◆ Try it
Please filter the listing below and copy out the lines that hold "phone".
Given data: Begin
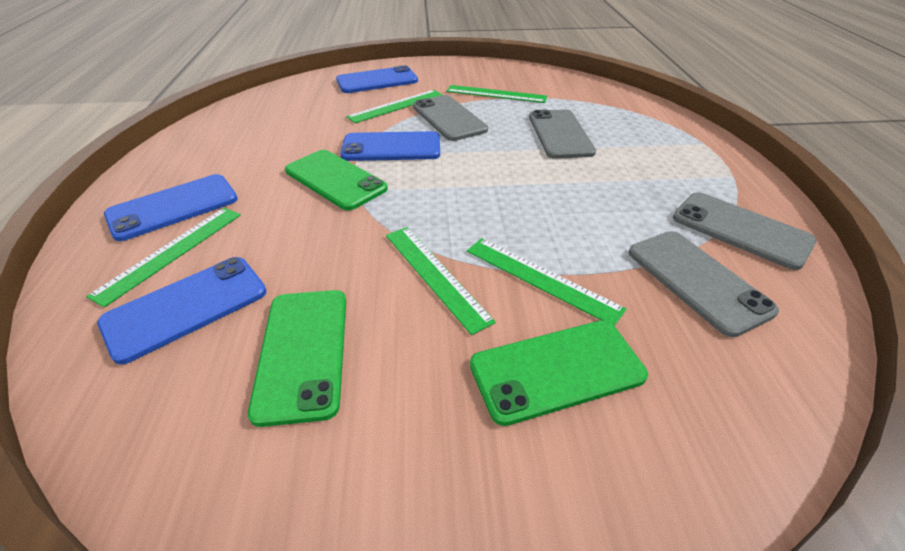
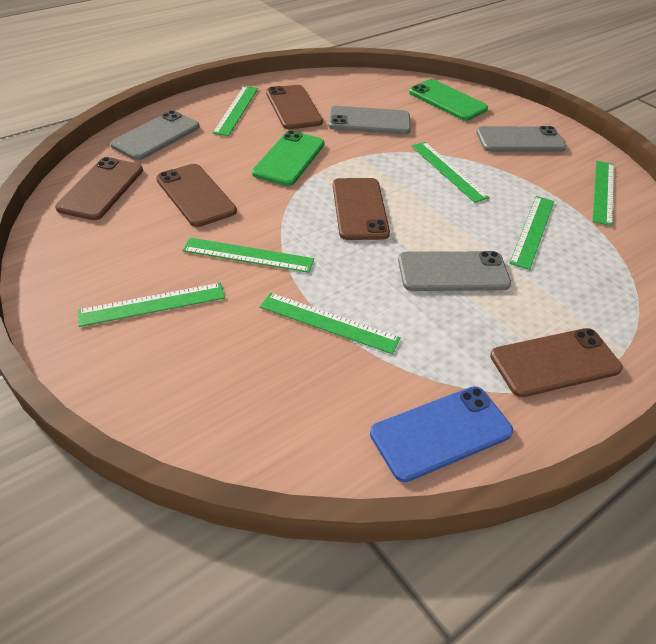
blue phone: 4 -> 1
brown phone: 0 -> 5
green phone: 3 -> 2
green ruler: 5 -> 7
Given data: End
◆ Expected answer
blue phone: 4 -> 1
brown phone: 0 -> 5
green phone: 3 -> 2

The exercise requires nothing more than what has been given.